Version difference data
------------------------------

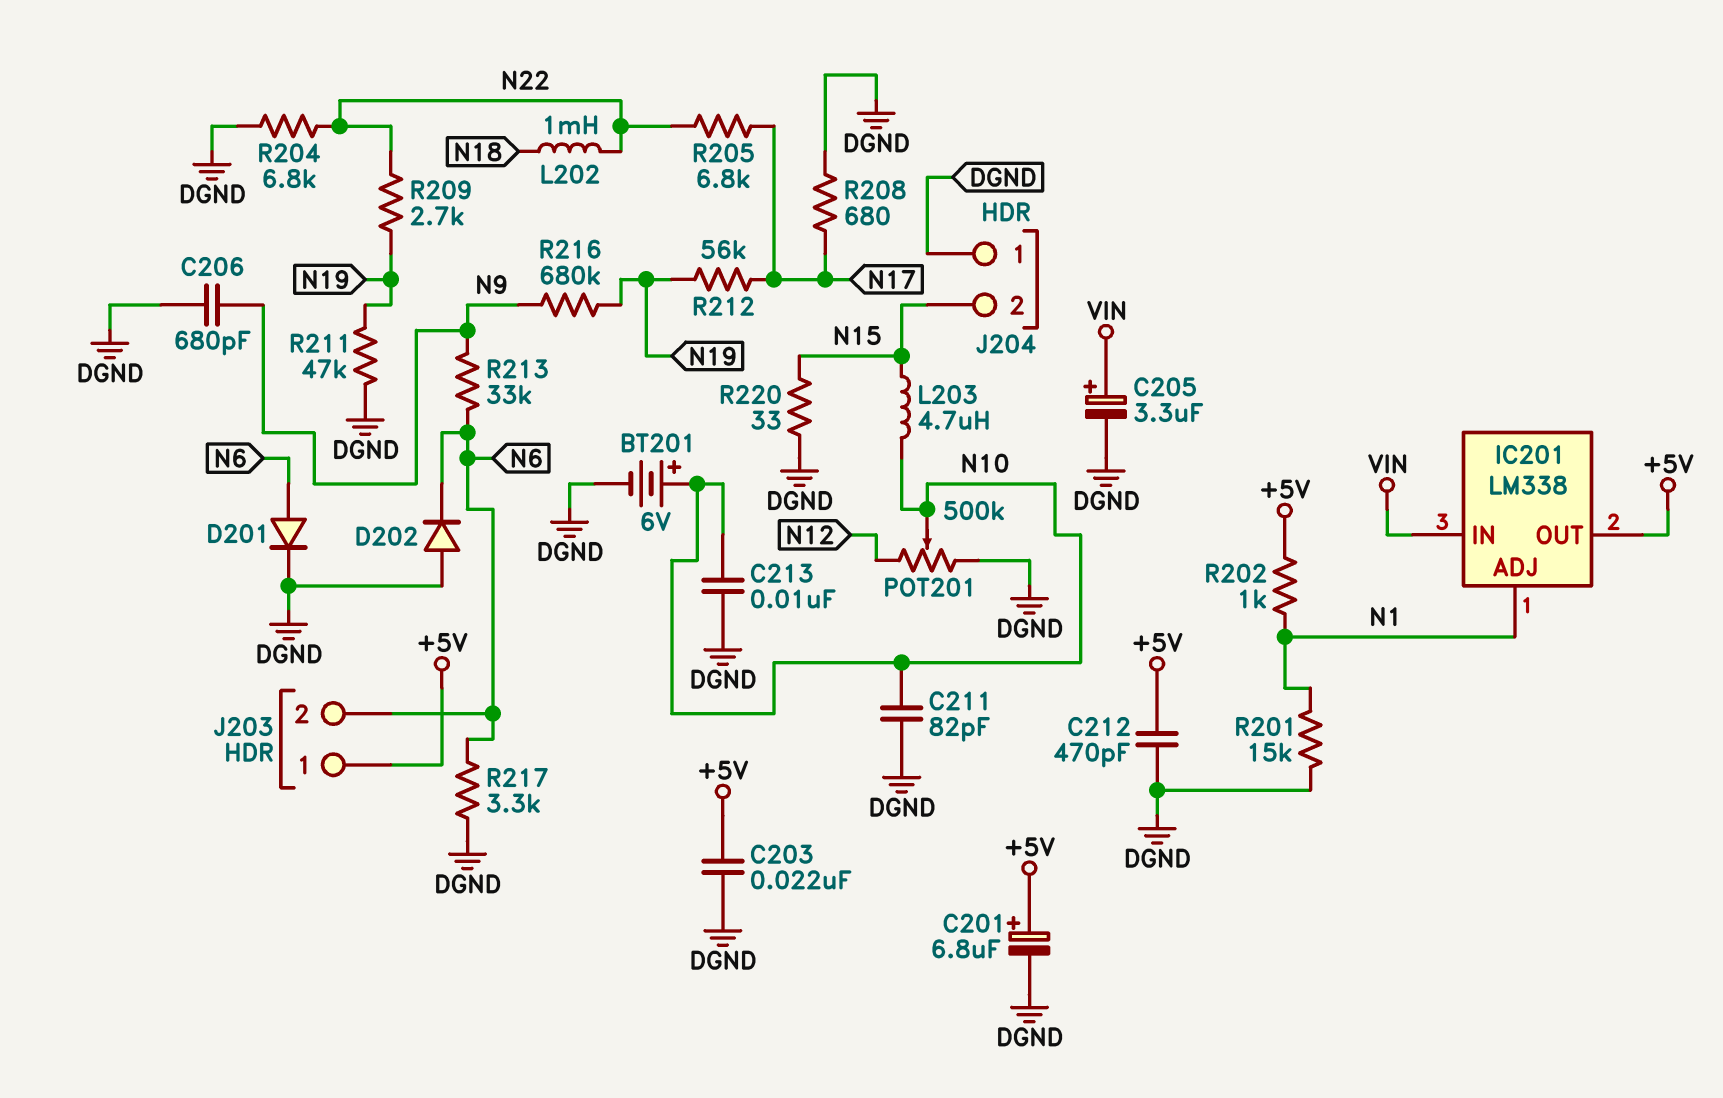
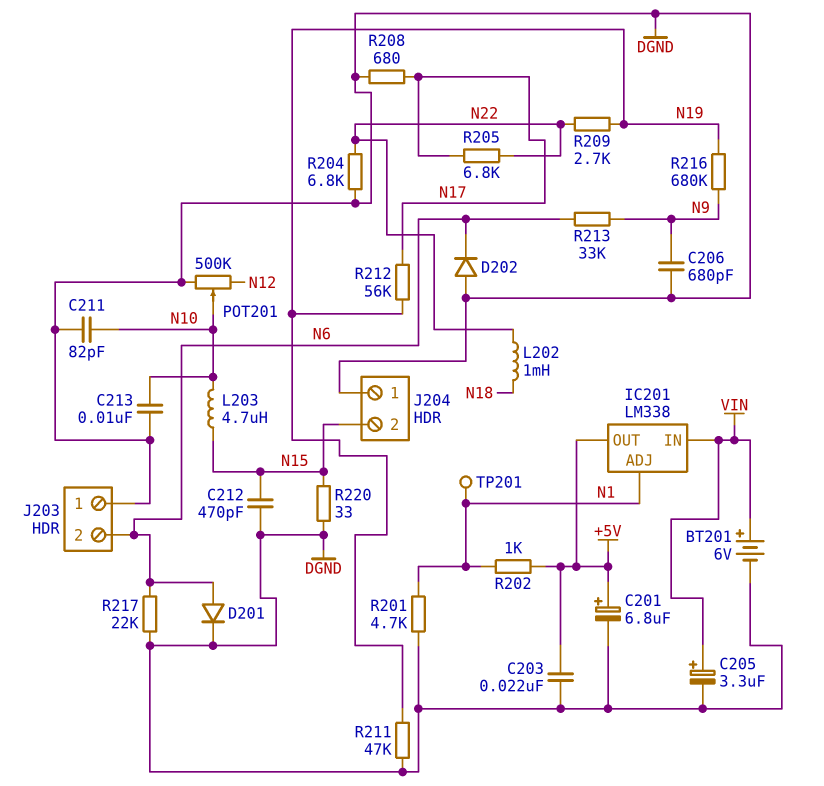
BT201: 6V (plus N10, minus DGND) -> 6V (plus VIN, minus DGND)
C212: 470pF (+5V, DGND) -> 470pF (DGND, N15)
J203 pin 1: +5V -> DGND
R201: 15k (DGND, N1) -> 4.7k (DGND, N1)
R217: 3.3k (DGND, N6) -> 22k (DGND, N6)
TP201: none -> test point (N1)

------------------------------

> **Exercise objective**: Only the lines containing the word "DGND" should be returned from the data above.

> **Exercise output**:
BT201: 6V (plus N10, minus DGND) -> 6V (plus VIN, minus DGND)
C212: 470pF (+5V, DGND) -> 470pF (DGND, N15)
J203 pin 1: +5V -> DGND
R201: 15k (DGND, N1) -> 4.7k (DGND, N1)
R217: 3.3k (DGND, N6) -> 22k (DGND, N6)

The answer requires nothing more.